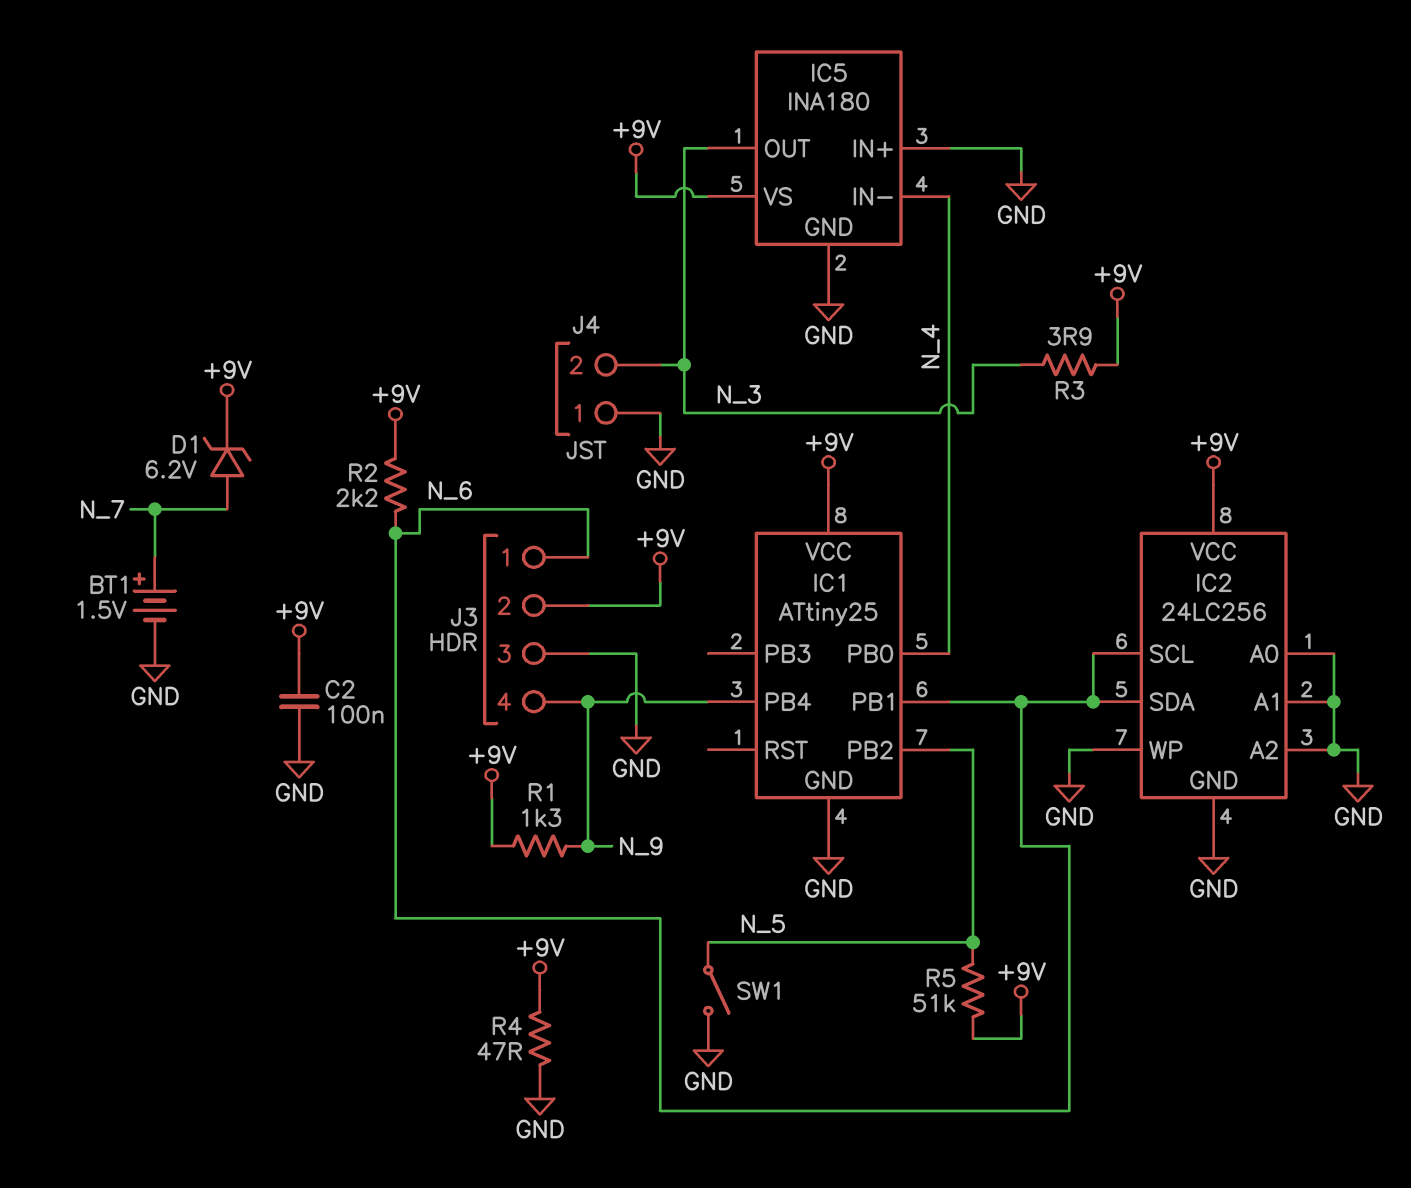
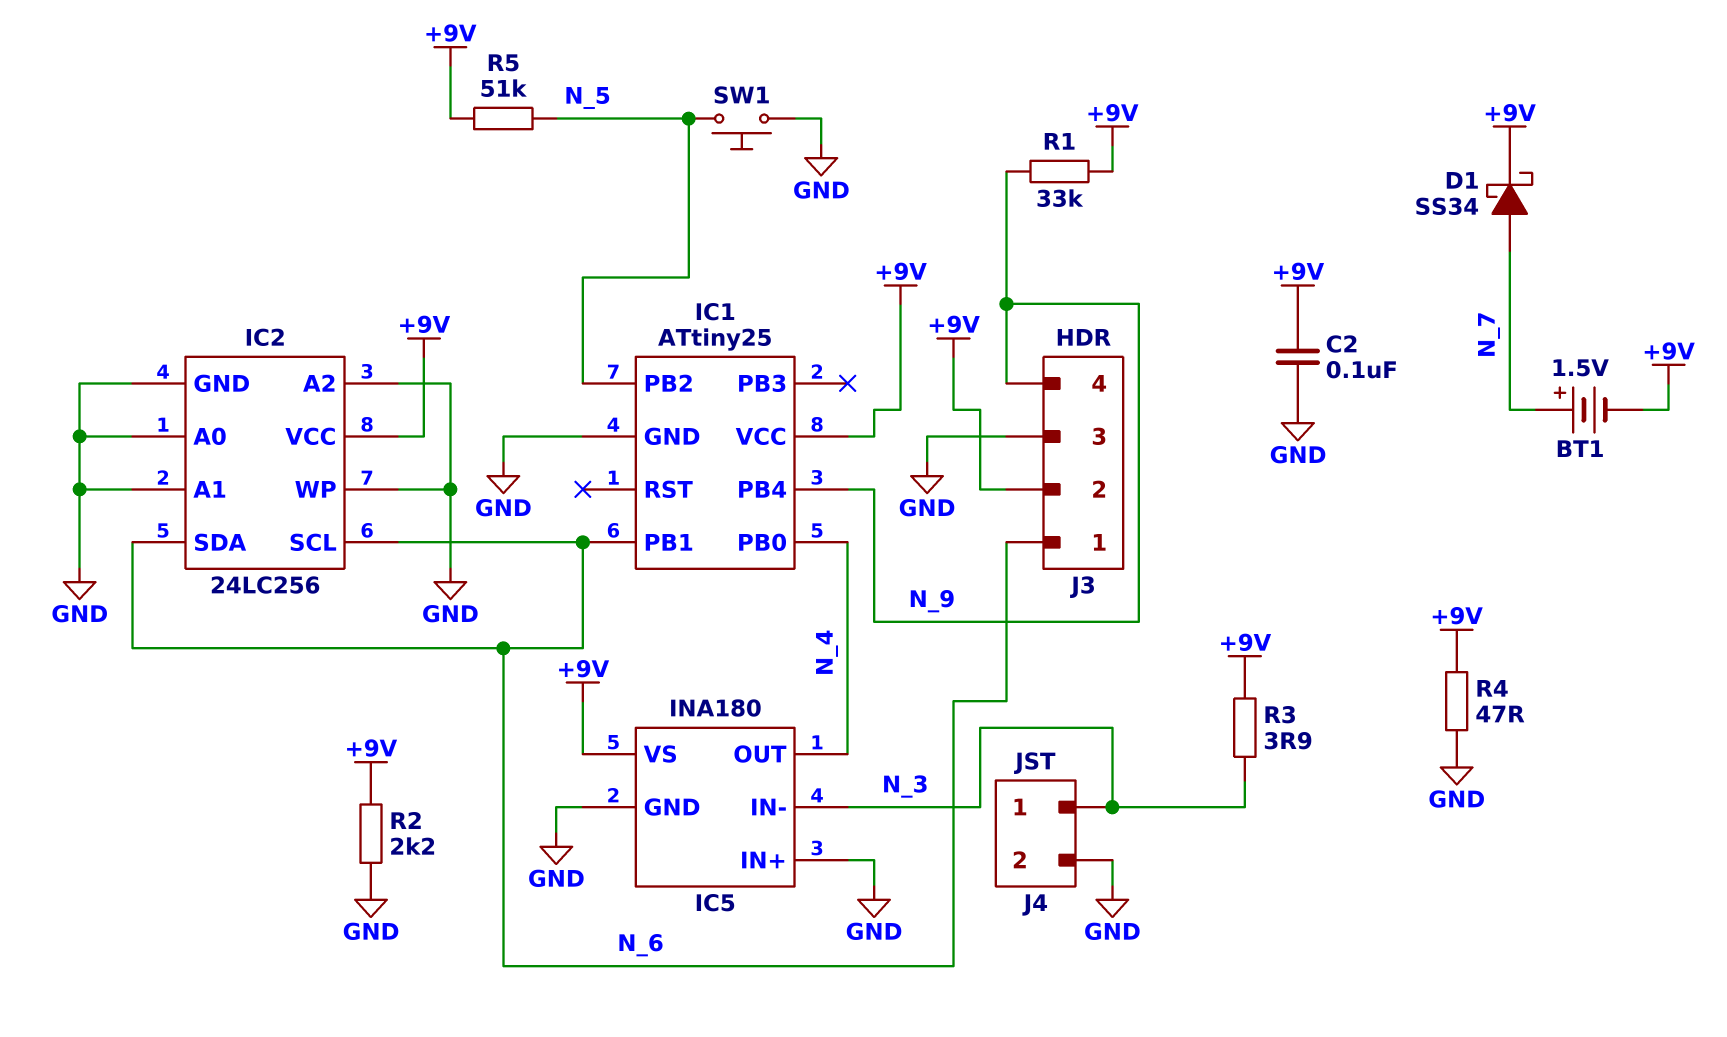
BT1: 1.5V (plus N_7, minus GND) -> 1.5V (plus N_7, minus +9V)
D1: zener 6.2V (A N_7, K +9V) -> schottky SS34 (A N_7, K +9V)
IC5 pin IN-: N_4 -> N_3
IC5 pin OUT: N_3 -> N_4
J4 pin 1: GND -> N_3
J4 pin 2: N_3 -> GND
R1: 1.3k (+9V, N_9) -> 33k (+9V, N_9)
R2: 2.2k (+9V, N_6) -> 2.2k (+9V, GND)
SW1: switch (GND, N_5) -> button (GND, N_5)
- - -
ACTIVITY:
Print the material above verbatim, no images.

WRITTEN ANSWER:
BT1: 1.5V (plus N_7, minus GND) -> 1.5V (plus N_7, minus +9V)
D1: zener 6.2V (A N_7, K +9V) -> schottky SS34 (A N_7, K +9V)
IC5 pin IN-: N_4 -> N_3
IC5 pin OUT: N_3 -> N_4
J4 pin 1: GND -> N_3
J4 pin 2: N_3 -> GND
R1: 1.3k (+9V, N_9) -> 33k (+9V, N_9)
R2: 2.2k (+9V, N_6) -> 2.2k (+9V, GND)
SW1: switch (GND, N_5) -> button (GND, N_5)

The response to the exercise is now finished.